Description of the task → Everything from the line with "Audit group: [240,99,524,242]" to the end of the data should be restated word for word, and nothing before it.
Supplied entries Block Start
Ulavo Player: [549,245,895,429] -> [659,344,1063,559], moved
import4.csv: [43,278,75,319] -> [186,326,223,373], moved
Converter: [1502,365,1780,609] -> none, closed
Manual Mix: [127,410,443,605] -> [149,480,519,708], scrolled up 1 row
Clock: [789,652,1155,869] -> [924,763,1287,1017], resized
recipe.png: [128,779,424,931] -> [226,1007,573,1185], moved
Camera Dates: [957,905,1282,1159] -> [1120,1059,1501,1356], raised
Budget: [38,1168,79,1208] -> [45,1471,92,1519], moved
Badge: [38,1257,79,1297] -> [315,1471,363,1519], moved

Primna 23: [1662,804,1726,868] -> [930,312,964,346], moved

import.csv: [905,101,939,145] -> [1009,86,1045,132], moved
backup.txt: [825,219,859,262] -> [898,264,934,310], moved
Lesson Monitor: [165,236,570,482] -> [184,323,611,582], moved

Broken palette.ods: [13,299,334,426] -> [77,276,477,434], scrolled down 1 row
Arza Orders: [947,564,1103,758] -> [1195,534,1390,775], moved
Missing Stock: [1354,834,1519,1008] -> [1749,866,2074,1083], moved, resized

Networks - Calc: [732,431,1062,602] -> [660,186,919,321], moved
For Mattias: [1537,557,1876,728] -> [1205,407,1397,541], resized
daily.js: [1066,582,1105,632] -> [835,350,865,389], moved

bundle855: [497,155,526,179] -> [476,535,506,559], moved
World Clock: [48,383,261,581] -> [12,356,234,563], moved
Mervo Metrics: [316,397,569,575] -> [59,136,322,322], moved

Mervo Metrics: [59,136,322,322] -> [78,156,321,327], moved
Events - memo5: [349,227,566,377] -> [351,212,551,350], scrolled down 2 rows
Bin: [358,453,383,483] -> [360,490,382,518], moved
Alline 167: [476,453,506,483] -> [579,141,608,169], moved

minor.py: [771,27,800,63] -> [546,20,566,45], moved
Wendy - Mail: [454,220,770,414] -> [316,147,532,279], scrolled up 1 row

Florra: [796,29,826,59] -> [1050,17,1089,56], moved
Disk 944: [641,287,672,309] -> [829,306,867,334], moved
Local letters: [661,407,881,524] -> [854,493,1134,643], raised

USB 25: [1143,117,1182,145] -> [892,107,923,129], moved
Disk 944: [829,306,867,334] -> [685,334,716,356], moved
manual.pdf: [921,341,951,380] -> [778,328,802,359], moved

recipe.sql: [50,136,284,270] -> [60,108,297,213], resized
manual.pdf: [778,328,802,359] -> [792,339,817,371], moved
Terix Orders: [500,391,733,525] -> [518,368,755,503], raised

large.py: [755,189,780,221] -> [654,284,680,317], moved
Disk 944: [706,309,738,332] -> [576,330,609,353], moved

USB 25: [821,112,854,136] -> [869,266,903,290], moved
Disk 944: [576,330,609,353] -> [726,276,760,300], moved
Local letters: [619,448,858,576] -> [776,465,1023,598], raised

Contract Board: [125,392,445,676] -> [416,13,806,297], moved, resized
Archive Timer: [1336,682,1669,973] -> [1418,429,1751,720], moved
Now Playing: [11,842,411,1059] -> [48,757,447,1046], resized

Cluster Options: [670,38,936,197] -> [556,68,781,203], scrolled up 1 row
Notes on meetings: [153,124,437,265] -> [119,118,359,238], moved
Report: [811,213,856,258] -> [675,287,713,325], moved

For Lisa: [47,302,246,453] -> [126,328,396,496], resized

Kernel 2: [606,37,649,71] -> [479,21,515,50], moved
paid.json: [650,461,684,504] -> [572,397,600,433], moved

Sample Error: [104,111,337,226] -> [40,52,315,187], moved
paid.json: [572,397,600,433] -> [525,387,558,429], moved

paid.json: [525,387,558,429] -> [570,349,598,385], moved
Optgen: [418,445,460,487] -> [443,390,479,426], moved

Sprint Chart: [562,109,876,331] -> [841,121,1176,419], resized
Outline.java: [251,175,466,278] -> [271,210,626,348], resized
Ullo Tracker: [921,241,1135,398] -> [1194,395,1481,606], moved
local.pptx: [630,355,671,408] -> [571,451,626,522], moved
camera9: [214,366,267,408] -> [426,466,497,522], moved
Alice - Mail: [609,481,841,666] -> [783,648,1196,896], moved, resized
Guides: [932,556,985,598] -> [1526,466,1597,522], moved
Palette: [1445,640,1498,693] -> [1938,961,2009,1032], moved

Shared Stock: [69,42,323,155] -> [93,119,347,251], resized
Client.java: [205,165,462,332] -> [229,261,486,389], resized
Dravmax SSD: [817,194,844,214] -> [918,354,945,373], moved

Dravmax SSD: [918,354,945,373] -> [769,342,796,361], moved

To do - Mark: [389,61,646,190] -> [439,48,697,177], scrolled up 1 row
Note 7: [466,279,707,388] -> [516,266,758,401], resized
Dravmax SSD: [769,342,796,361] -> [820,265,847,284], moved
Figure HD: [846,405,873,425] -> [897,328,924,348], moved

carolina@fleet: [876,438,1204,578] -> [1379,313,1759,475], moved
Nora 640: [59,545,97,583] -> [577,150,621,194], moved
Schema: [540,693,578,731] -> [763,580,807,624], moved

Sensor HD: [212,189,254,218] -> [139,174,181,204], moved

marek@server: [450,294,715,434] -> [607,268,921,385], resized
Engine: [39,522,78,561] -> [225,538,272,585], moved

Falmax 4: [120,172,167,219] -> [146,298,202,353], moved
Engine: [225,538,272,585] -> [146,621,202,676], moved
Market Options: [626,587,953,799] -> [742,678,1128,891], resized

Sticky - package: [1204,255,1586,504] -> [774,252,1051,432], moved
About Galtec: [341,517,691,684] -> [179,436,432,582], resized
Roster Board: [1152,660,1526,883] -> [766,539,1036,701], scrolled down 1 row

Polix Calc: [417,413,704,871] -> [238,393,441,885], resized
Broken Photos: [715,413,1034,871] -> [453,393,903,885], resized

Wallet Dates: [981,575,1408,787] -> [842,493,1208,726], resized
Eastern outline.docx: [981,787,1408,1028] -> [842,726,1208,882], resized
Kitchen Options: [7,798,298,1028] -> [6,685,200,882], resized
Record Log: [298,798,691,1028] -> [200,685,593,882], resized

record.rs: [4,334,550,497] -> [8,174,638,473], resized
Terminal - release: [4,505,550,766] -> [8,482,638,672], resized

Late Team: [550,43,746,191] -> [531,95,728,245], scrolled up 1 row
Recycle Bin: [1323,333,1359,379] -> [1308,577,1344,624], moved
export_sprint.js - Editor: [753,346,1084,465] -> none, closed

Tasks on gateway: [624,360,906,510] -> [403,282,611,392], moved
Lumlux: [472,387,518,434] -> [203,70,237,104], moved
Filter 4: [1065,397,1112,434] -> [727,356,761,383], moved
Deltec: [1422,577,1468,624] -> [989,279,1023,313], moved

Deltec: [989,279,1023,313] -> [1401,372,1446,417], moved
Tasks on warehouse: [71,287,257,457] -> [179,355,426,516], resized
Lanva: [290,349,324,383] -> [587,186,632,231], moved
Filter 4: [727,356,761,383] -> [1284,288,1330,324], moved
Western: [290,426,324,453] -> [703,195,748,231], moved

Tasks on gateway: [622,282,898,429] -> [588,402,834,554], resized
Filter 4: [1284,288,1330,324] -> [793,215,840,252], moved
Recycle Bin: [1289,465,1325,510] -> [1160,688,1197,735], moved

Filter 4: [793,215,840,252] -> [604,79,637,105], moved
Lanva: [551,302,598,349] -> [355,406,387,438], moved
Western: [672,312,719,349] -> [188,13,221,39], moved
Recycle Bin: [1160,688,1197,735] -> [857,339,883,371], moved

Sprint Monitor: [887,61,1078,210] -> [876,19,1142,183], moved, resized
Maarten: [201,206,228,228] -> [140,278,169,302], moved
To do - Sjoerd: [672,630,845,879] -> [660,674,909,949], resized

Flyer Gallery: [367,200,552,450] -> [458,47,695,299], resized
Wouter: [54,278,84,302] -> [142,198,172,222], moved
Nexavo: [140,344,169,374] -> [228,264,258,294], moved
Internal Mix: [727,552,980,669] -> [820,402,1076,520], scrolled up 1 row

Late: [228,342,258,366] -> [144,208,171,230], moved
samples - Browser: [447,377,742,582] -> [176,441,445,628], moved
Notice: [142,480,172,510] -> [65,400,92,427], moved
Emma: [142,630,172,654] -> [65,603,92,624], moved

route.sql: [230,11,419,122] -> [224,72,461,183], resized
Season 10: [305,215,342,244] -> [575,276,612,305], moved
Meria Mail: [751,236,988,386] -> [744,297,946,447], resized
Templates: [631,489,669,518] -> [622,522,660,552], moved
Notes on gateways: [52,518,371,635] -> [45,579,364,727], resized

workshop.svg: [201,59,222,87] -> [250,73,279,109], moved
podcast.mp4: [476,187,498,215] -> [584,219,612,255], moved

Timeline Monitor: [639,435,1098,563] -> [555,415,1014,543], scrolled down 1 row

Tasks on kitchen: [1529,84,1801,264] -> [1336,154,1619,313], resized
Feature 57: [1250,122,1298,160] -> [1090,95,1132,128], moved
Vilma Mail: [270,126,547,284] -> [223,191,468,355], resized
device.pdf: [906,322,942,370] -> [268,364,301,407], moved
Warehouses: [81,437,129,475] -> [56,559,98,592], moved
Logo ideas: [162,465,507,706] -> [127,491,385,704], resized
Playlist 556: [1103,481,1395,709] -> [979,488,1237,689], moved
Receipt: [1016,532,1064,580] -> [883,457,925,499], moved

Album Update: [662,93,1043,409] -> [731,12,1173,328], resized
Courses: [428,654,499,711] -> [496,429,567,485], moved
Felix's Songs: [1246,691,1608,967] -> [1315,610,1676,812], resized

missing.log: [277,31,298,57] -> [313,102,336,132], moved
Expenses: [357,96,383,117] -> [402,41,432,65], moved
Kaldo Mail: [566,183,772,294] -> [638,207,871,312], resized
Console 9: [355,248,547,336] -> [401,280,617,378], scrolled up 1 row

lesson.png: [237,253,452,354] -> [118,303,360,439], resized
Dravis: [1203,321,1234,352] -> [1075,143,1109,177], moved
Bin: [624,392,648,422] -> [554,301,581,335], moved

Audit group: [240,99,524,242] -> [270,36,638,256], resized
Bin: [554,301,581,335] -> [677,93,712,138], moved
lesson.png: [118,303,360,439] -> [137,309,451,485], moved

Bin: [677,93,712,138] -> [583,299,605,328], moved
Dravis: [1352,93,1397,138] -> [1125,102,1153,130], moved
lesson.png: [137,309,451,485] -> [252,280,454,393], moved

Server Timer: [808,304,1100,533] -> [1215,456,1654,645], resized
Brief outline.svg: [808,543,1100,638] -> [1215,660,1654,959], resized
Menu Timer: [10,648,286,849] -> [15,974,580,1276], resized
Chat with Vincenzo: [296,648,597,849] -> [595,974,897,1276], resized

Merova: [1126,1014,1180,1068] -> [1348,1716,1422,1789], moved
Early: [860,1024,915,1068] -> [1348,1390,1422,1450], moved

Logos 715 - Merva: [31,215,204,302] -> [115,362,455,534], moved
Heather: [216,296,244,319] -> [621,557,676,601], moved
Supplied entries Block End
Task response →
Audit group: [240,99,524,242] -> [270,36,638,256], resized
Bin: [554,301,581,335] -> [677,93,712,138], moved
lesson.png: [118,303,360,439] -> [137,309,451,485], moved

Bin: [677,93,712,138] -> [583,299,605,328], moved
Dravis: [1352,93,1397,138] -> [1125,102,1153,130], moved
lesson.png: [137,309,451,485] -> [252,280,454,393], moved

Server Timer: [808,304,1100,533] -> [1215,456,1654,645], resized
Brief outline.svg: [808,543,1100,638] -> [1215,660,1654,959], resized
Menu Timer: [10,648,286,849] -> [15,974,580,1276], resized
Chat with Vincenzo: [296,648,597,849] -> [595,974,897,1276], resized

Merova: [1126,1014,1180,1068] -> [1348,1716,1422,1789], moved
Early: [860,1024,915,1068] -> [1348,1390,1422,1450], moved

Logos 715 - Merva: [31,215,204,302] -> [115,362,455,534], moved
Heather: [216,296,244,319] -> [621,557,676,601], moved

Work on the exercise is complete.